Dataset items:
***

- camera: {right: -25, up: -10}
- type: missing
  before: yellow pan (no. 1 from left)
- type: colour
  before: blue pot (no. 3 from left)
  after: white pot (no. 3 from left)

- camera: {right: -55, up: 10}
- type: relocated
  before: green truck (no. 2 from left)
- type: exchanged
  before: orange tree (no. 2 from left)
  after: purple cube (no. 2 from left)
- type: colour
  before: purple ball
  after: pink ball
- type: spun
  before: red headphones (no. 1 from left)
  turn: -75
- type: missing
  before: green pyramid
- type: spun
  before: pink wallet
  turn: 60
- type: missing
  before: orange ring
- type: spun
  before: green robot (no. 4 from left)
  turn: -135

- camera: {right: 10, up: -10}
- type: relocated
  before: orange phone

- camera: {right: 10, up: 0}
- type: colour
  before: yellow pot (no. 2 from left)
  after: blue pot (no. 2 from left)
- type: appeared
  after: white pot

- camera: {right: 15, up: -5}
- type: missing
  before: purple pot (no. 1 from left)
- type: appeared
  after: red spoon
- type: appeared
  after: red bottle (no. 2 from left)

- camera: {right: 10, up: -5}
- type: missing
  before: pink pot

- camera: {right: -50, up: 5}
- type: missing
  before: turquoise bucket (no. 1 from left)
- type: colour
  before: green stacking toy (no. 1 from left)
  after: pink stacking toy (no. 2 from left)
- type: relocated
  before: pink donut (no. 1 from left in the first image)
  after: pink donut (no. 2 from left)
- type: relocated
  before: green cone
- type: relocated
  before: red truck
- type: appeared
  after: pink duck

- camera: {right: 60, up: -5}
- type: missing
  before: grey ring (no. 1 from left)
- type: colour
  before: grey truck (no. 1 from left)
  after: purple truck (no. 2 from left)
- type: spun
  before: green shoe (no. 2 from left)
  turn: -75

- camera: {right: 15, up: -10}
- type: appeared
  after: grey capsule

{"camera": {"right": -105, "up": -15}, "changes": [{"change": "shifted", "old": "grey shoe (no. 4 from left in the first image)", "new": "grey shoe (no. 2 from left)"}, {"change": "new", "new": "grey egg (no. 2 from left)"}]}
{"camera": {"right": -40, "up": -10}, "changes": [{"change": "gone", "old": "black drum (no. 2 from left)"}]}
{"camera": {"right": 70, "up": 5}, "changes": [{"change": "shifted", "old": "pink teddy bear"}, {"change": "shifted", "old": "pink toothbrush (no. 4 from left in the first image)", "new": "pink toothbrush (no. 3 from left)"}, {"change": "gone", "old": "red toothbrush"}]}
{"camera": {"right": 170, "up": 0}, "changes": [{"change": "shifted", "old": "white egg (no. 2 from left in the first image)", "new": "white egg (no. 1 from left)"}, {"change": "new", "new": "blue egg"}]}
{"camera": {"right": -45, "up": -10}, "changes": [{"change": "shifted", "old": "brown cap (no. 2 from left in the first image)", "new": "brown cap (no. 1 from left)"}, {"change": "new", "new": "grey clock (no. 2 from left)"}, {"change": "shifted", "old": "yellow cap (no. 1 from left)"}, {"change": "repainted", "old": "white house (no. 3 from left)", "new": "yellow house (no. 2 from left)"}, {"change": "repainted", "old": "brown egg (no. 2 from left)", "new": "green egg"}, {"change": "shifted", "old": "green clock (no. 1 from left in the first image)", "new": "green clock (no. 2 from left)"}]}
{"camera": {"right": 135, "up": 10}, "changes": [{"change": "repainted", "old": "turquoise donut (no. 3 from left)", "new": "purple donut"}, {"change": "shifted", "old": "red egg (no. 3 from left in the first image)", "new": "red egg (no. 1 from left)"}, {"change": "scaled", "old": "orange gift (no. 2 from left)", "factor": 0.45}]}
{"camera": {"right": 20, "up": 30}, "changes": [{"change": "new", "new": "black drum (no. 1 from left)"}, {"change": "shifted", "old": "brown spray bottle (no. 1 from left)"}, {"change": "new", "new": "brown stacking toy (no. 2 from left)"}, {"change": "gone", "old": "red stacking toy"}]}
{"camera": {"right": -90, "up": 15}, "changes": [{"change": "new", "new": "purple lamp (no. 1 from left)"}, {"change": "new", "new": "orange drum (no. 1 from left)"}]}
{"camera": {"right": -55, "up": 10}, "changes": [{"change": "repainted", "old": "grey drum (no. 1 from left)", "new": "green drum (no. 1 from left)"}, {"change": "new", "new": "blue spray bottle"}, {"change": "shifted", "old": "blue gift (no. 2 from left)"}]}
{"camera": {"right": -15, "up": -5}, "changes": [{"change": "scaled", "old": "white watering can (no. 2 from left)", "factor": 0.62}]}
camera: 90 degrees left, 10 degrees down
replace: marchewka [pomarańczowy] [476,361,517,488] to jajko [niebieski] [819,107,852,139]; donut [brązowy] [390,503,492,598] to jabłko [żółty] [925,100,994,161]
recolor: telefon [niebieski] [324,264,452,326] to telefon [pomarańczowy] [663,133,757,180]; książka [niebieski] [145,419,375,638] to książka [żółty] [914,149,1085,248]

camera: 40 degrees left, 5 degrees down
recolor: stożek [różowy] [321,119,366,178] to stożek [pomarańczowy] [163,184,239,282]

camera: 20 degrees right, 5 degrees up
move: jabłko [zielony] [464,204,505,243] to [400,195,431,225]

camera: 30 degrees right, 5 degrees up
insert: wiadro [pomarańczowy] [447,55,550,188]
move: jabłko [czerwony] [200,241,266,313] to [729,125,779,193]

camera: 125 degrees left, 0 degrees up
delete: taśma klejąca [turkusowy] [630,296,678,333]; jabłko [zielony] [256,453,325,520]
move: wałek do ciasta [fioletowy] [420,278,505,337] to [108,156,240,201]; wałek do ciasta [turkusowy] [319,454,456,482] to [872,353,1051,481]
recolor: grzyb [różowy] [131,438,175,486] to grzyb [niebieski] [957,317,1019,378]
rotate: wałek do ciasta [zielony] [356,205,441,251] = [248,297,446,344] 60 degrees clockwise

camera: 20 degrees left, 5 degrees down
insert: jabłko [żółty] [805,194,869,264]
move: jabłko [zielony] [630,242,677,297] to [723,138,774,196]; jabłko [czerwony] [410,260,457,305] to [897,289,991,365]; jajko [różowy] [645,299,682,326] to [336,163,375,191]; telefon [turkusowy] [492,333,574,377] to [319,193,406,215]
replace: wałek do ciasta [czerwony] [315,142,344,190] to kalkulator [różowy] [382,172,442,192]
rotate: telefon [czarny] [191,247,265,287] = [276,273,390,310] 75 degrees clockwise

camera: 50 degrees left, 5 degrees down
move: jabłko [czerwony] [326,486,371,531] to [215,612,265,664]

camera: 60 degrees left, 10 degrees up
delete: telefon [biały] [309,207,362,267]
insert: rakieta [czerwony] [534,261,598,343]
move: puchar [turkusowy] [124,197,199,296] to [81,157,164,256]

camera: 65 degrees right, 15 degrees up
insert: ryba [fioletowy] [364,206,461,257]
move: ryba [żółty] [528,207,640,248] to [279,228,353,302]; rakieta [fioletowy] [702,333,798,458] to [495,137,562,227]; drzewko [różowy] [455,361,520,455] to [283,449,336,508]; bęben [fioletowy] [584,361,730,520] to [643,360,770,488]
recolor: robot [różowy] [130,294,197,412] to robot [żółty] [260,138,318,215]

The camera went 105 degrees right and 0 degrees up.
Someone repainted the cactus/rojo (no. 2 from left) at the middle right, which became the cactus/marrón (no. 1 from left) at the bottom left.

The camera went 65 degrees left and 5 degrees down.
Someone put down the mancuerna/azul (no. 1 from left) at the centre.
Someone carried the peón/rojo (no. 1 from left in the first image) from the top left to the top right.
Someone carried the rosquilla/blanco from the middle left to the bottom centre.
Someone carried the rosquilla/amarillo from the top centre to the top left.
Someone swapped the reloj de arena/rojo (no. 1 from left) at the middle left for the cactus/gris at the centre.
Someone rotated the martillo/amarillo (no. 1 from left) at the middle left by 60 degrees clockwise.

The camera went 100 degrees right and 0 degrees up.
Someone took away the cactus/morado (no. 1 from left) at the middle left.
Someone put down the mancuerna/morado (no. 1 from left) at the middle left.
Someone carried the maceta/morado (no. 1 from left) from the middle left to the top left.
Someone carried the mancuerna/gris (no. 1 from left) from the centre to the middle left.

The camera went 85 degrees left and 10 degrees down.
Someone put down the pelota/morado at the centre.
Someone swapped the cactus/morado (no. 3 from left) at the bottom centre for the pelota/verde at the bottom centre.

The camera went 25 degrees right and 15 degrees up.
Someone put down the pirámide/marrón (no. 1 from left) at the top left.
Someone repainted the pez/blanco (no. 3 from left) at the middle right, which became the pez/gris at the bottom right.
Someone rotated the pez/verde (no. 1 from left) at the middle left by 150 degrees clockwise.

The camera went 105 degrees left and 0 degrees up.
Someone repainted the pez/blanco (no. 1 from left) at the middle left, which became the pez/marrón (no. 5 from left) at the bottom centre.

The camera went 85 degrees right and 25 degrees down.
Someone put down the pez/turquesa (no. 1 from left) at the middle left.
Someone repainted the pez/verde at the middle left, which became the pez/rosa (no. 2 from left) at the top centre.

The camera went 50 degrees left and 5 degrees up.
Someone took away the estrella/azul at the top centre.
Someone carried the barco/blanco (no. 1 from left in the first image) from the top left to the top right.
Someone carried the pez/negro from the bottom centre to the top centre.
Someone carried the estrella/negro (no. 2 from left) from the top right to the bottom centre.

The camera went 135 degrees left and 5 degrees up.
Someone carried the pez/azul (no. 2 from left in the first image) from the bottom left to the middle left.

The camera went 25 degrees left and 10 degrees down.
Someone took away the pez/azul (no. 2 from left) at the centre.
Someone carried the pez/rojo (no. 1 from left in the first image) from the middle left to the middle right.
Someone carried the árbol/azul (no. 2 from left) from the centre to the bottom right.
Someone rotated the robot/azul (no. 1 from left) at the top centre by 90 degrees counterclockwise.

***

- [WHAT IS BEING ASKED] Could you return exactly the stretch of the data above that starts at the line with "before: yellow pan (no. 1 from left)" and ends at the line with "before: blue pot (no. 3 from left)", both lines included?

- [EXERCISE RESPONSE]
  before: yellow pan (no. 1 from left)
- type: colour
  before: blue pot (no. 3 from left)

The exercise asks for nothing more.